> Task objective: In the records below, find every line that contains "size" and list it.

> Entries supplied:

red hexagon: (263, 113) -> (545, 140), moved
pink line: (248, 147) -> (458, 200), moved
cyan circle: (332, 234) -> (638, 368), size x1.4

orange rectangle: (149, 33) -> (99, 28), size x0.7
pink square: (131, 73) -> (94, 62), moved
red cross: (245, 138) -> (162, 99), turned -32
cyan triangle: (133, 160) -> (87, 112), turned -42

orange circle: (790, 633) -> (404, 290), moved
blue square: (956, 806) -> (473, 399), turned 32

--

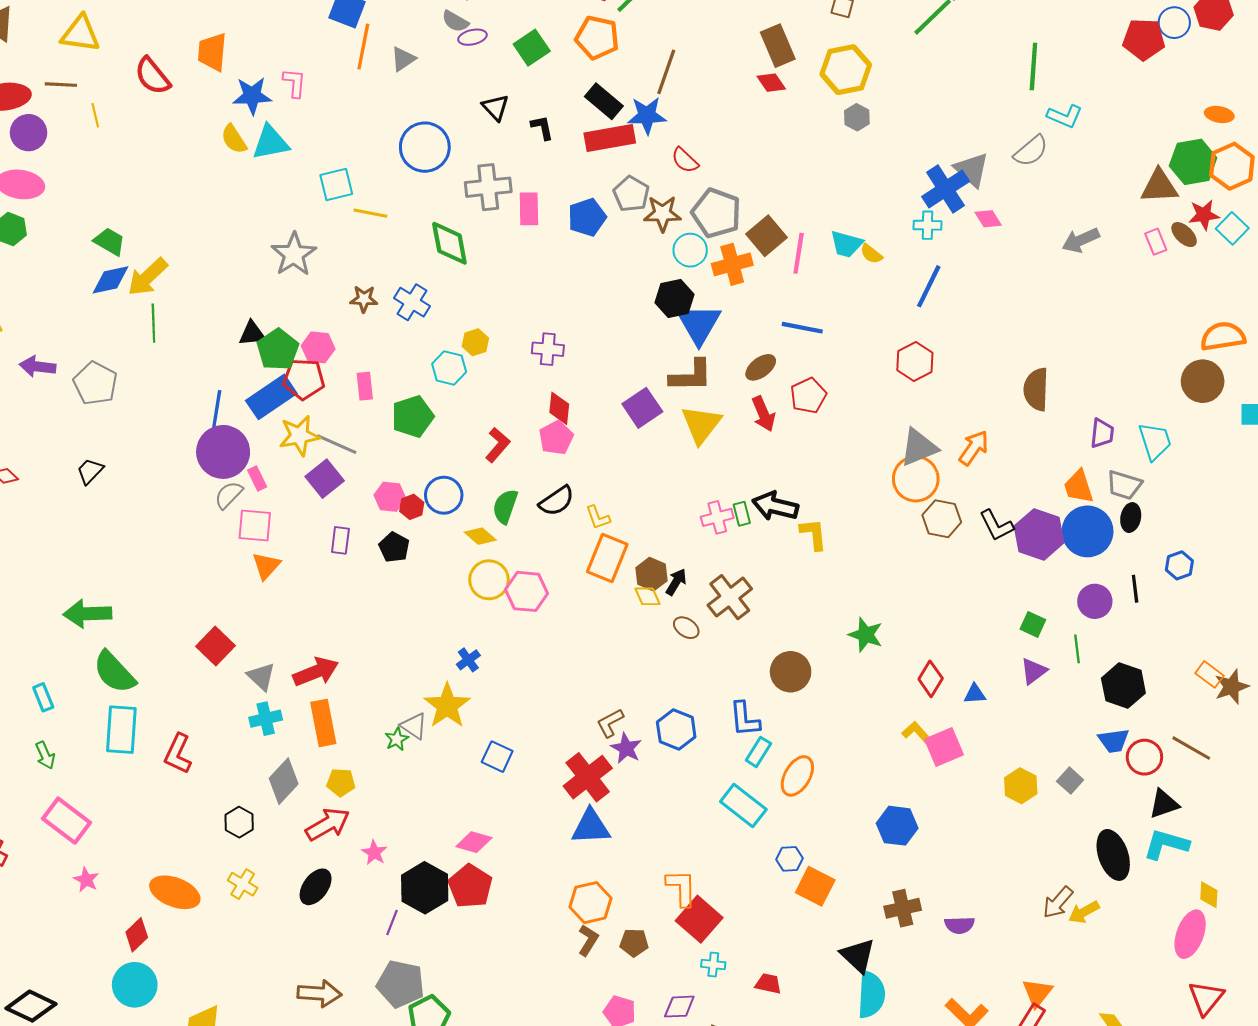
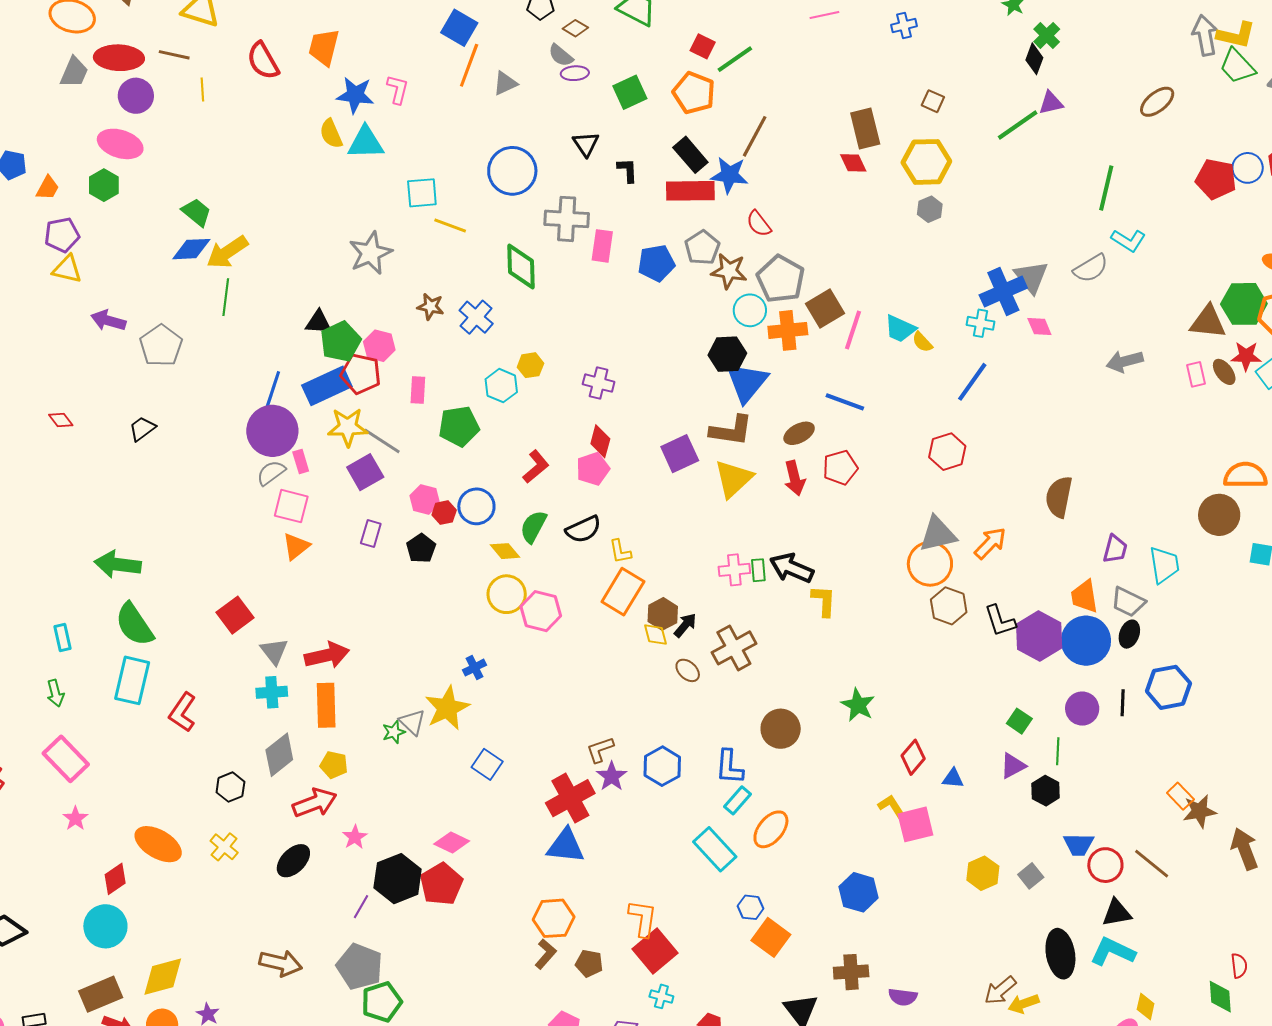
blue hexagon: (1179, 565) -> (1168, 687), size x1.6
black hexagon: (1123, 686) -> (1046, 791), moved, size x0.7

> Reply:
cyan circle: (332, 234) -> (638, 368), size x1.4
orange rectangle: (149, 33) -> (99, 28), size x0.7
blue hexagon: (1179, 565) -> (1168, 687), size x1.6
black hexagon: (1123, 686) -> (1046, 791), moved, size x0.7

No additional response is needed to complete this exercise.